(Data excerpts)
⟨
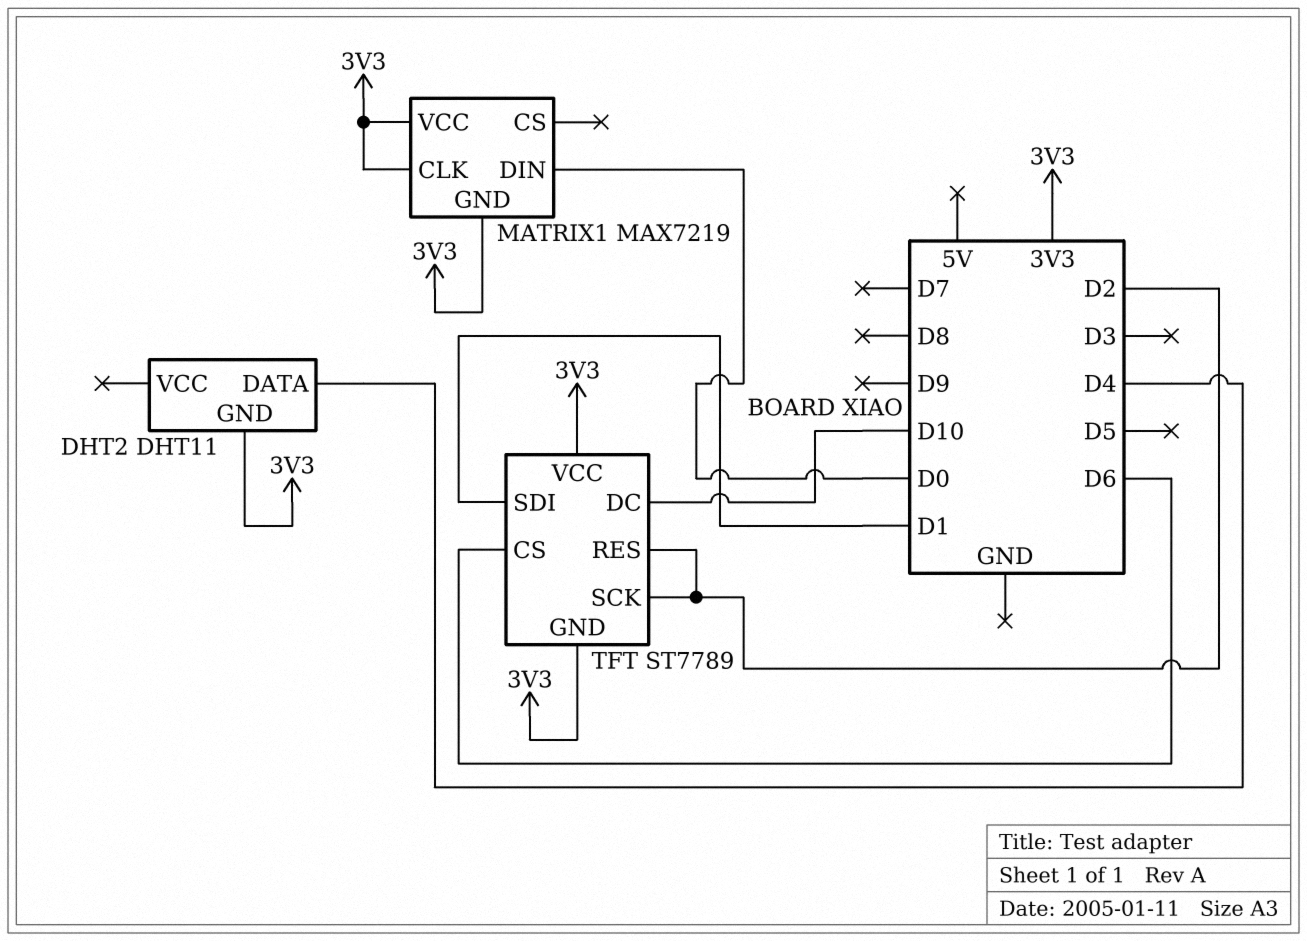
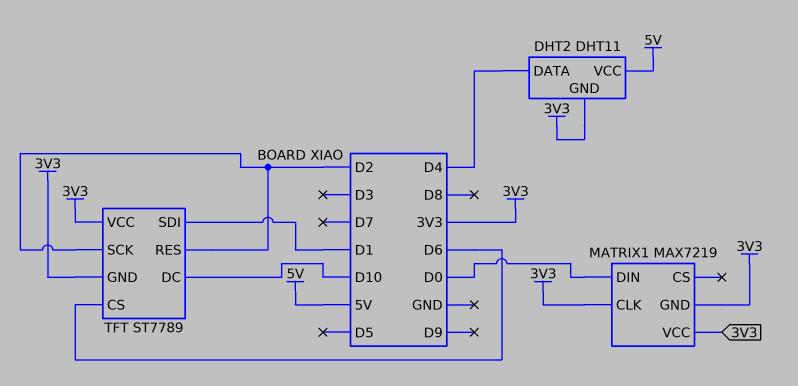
DHT2 pin VCC: none -> 5V

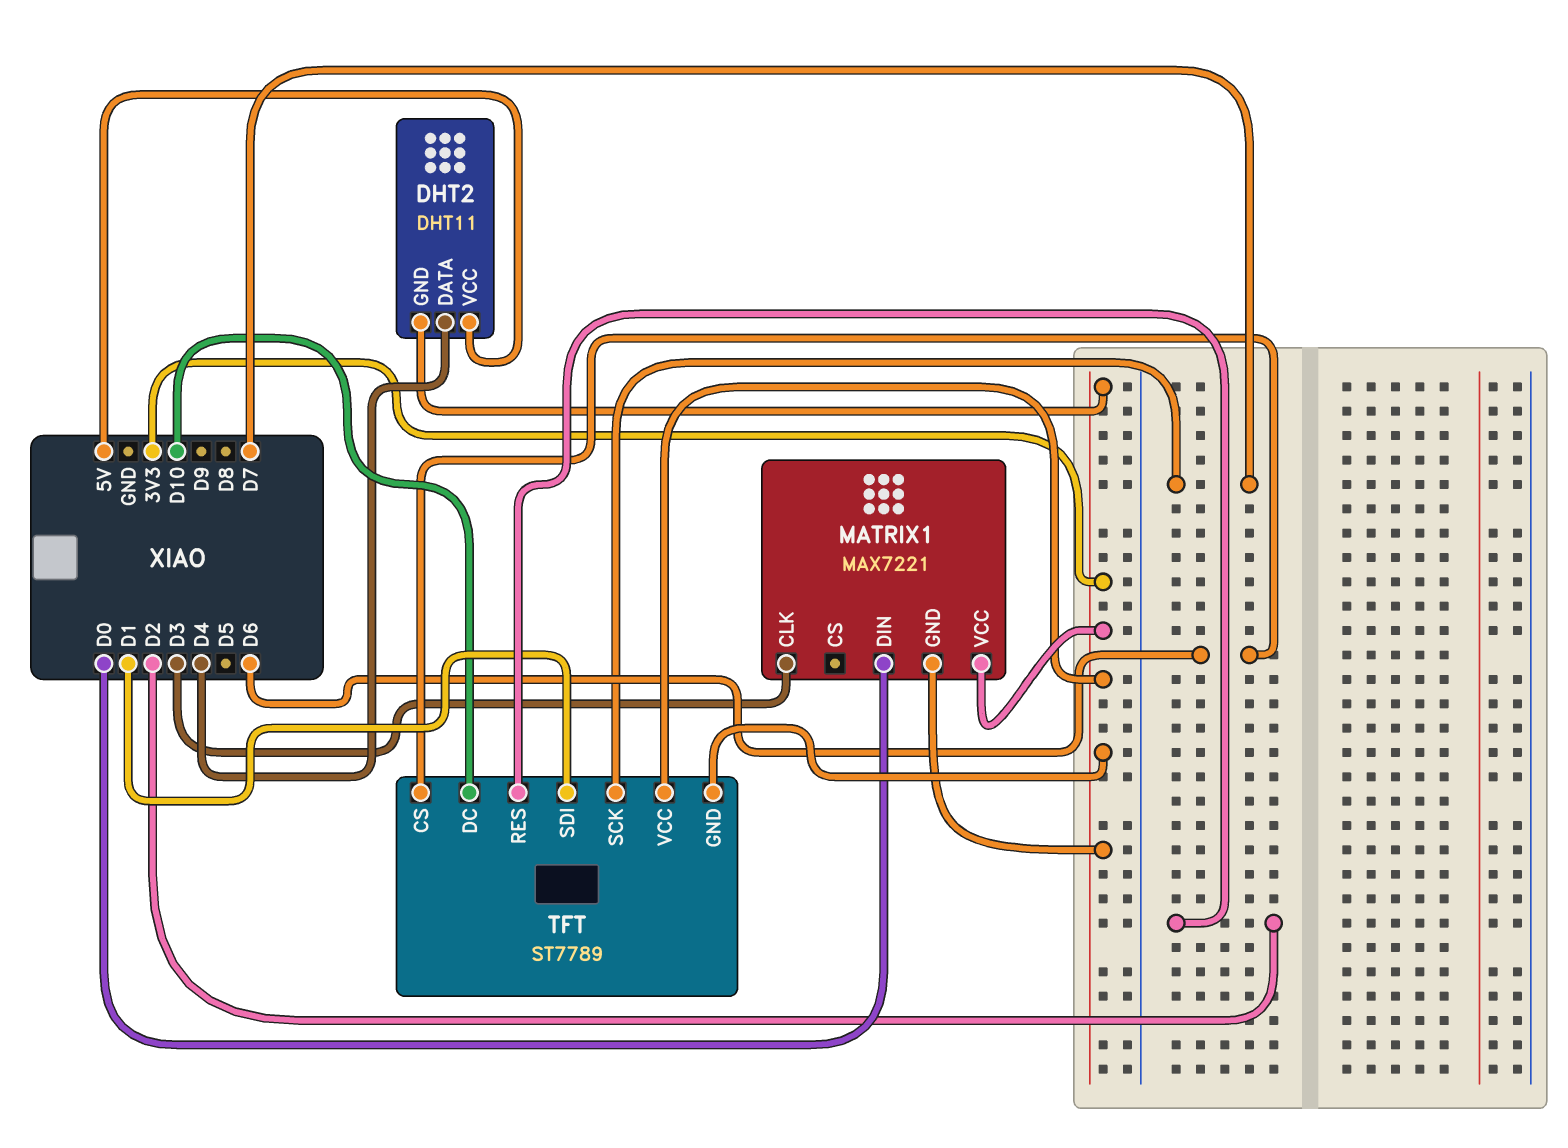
MATRIX1: MAX7219 -> MAX7221
MATRIX1 pin CLK: 3V3 -> D3
TFT pin SCK: D2 -> D7

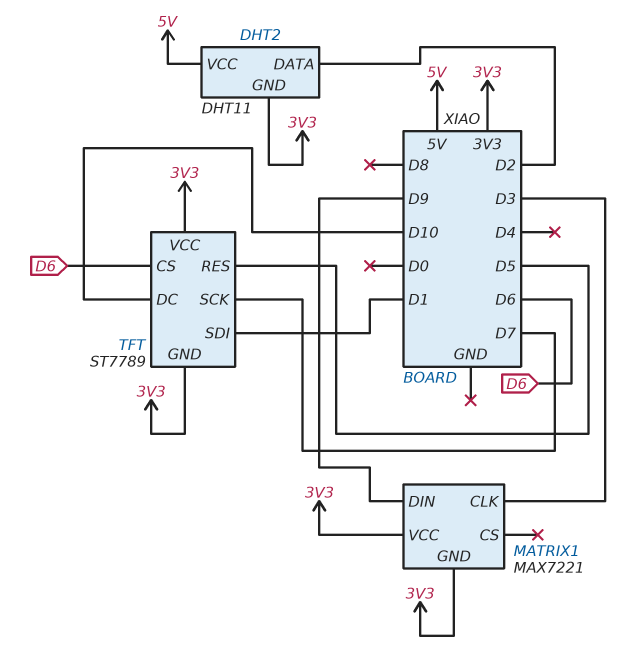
DHT2 pin DATA: D4 -> D2
MATRIX1 pin DIN: D0 -> D9
TFT pin RES: D2 -> D5

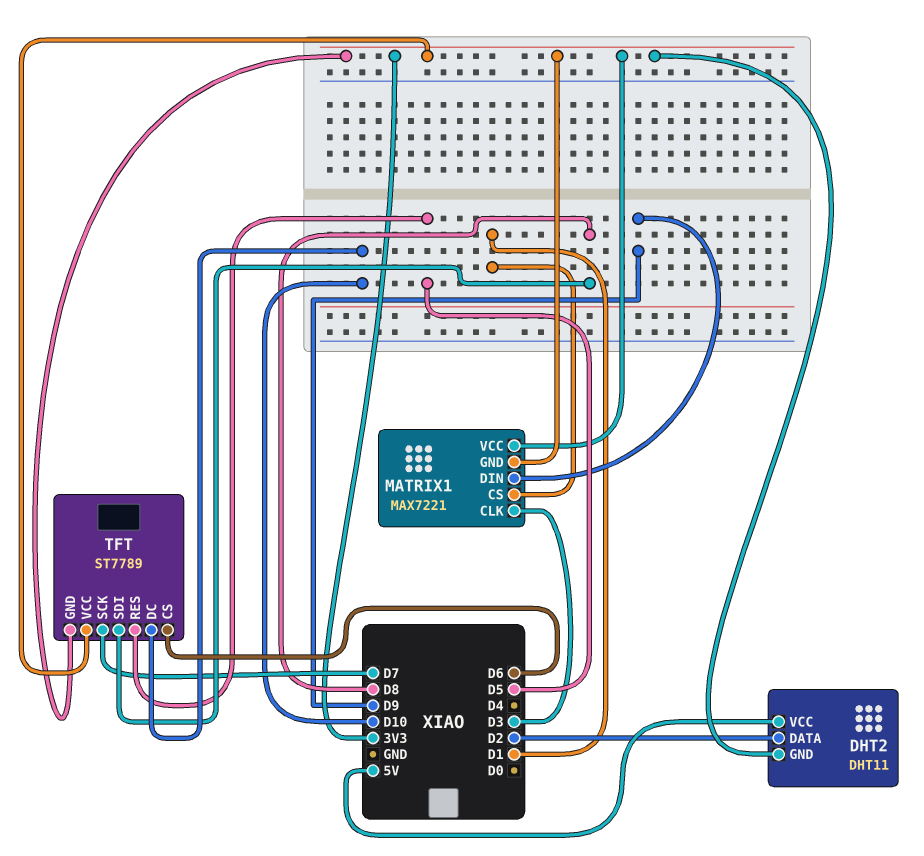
MATRIX1 pin CS: none -> D1
TFT pin SDI: D1 -> D8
⟩
**Exercise details:**
Line by line, write out the records above exactly, skipping the pictures.

**Answer below:**
DHT2 pin VCC: none -> 5V

MATRIX1: MAX7219 -> MAX7221
MATRIX1 pin CLK: 3V3 -> D3
TFT pin SCK: D2 -> D7

DHT2 pin DATA: D4 -> D2
MATRIX1 pin DIN: D0 -> D9
TFT pin RES: D2 -> D5

MATRIX1 pin CS: none -> D1
TFT pin SDI: D1 -> D8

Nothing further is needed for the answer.